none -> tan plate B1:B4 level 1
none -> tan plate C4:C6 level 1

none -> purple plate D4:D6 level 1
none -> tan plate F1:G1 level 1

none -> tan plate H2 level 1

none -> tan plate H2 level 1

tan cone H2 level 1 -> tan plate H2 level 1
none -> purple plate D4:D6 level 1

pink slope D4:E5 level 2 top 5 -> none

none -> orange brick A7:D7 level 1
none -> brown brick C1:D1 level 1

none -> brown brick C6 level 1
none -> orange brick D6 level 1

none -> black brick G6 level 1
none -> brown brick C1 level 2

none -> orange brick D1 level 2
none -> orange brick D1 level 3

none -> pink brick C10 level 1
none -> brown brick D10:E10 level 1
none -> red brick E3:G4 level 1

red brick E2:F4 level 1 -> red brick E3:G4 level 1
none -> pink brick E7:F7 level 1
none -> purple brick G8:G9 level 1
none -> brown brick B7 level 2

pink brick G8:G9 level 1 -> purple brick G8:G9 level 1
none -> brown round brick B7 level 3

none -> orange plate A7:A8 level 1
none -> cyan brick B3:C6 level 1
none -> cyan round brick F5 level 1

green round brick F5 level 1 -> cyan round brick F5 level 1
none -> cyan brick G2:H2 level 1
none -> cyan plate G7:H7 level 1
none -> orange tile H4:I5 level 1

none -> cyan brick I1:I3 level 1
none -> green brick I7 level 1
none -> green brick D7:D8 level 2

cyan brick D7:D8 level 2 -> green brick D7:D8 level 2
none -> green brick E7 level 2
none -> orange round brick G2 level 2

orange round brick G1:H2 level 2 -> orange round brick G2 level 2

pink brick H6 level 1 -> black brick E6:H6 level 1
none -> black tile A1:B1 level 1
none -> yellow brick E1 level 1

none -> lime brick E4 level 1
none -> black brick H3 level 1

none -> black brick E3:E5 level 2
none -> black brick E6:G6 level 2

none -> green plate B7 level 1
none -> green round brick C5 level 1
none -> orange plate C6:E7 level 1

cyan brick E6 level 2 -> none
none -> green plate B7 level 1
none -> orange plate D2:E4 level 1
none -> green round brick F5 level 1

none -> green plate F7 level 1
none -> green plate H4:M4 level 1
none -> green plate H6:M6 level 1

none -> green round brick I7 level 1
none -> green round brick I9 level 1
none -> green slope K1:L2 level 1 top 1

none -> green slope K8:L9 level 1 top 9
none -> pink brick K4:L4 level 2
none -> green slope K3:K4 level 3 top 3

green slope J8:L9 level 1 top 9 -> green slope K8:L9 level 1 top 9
◇ ◇ ◇
**Work item**
Check every line above for the word "pink" and copy those that have it.

**Written reply**
pink slope D4:E5 level 2 top 5 -> none
none -> pink brick C10 level 1
none -> pink brick E7:F7 level 1
pink brick G8:G9 level 1 -> purple brick G8:G9 level 1
pink brick H6 level 1 -> black brick E6:H6 level 1
none -> pink brick K4:L4 level 2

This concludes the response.